Your assignment:
Repeat the lines below exactly as written, please, from the line with "none -> lime brick A9:B9 level 1" to the line with "none -> tan brick D7 level 3", both lines included, and no others.

Data extracts:

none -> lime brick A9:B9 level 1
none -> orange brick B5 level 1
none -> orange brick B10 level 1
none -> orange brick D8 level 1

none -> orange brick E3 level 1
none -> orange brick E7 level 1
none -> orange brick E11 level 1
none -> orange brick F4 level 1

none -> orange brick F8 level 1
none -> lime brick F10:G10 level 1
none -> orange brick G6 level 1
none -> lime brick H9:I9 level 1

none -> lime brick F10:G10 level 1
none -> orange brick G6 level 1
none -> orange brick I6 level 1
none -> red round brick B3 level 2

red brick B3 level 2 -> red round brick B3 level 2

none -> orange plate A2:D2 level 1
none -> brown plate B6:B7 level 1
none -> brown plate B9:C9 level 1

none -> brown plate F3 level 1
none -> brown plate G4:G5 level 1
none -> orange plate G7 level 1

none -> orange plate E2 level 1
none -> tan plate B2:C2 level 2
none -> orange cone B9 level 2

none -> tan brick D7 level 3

---

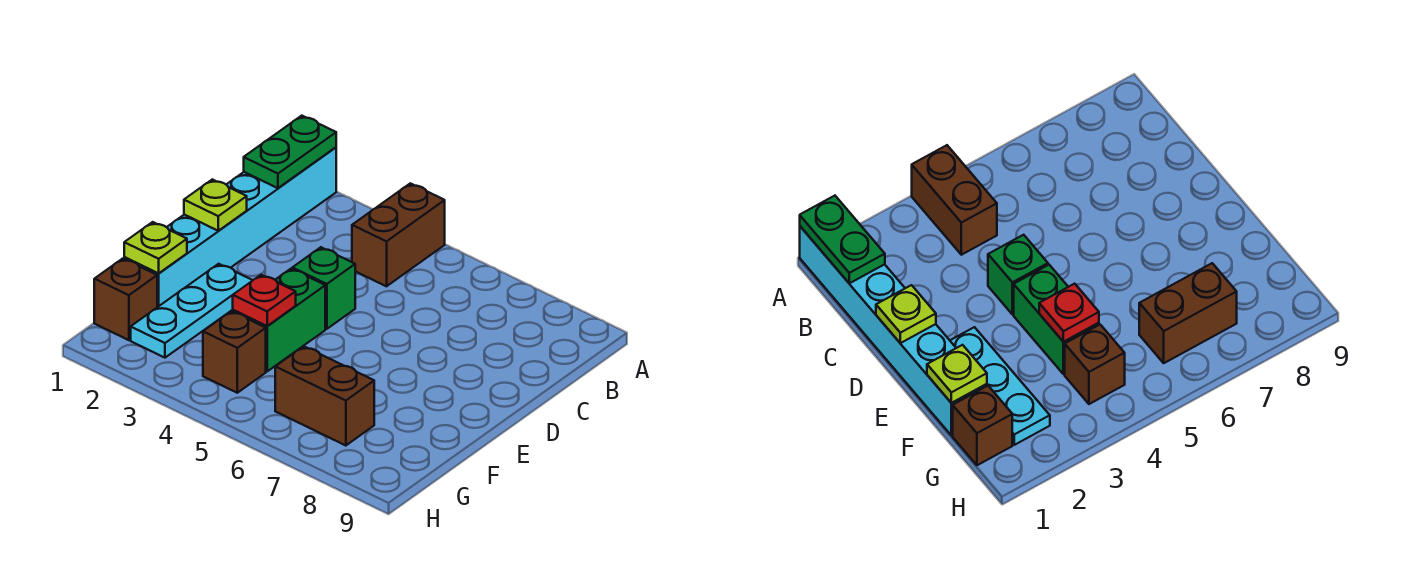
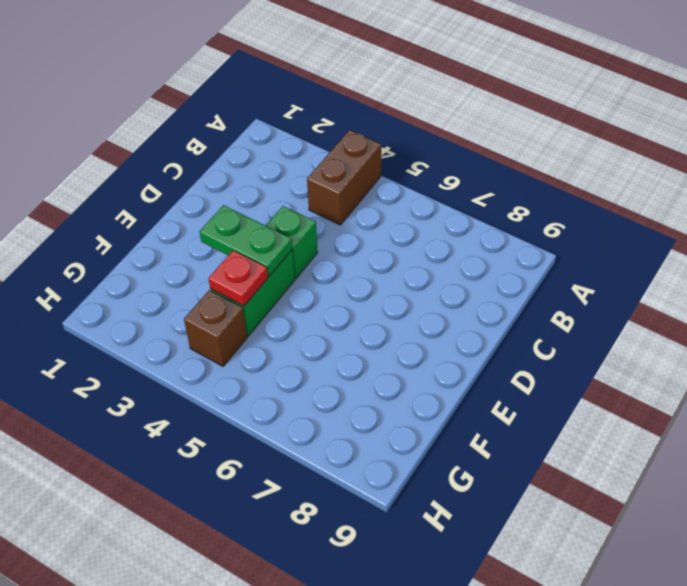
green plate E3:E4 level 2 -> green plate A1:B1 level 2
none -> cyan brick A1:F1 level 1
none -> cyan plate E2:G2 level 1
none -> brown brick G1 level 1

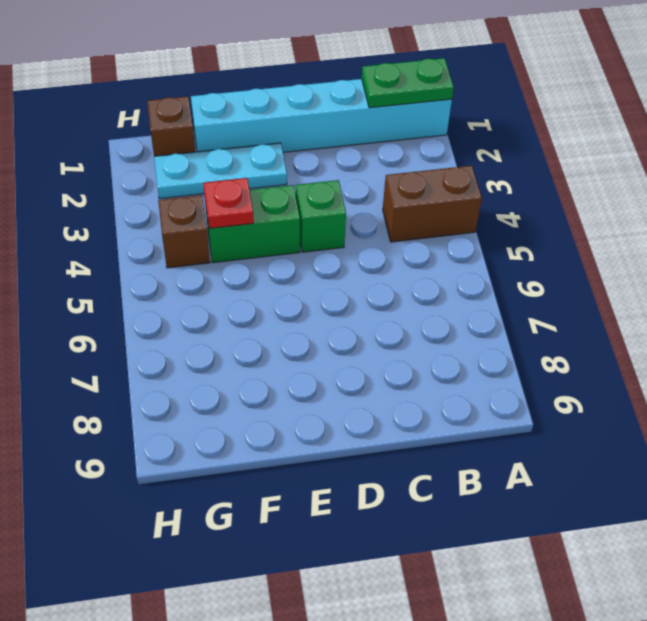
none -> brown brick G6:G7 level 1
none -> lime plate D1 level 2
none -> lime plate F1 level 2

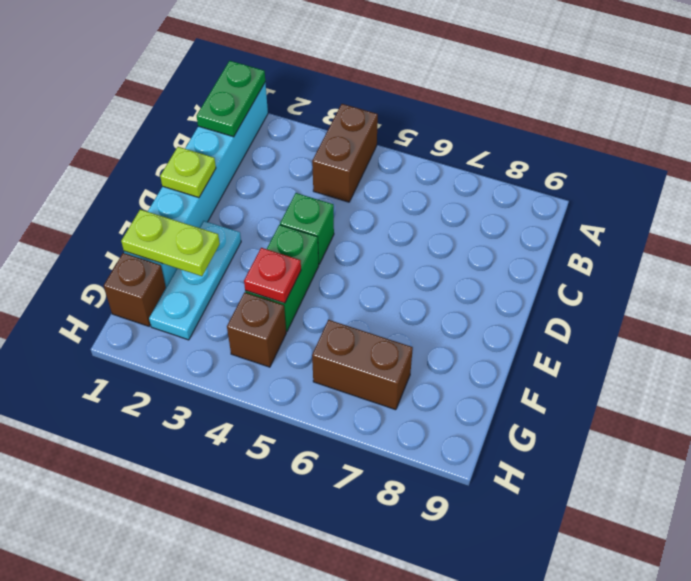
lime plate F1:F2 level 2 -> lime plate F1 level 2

Task solution:
none -> lime brick A9:B9 level 1
none -> orange brick B5 level 1
none -> orange brick B10 level 1
none -> orange brick D8 level 1

none -> orange brick E3 level 1
none -> orange brick E7 level 1
none -> orange brick E11 level 1
none -> orange brick F4 level 1

none -> orange brick F8 level 1
none -> lime brick F10:G10 level 1
none -> orange brick G6 level 1
none -> lime brick H9:I9 level 1

none -> lime brick F10:G10 level 1
none -> orange brick G6 level 1
none -> orange brick I6 level 1
none -> red round brick B3 level 2

red brick B3 level 2 -> red round brick B3 level 2

none -> orange plate A2:D2 level 1
none -> brown plate B6:B7 level 1
none -> brown plate B9:C9 level 1

none -> brown plate F3 level 1
none -> brown plate G4:G5 level 1
none -> orange plate G7 level 1

none -> orange plate E2 level 1
none -> tan plate B2:C2 level 2
none -> orange cone B9 level 2

none -> tan brick D7 level 3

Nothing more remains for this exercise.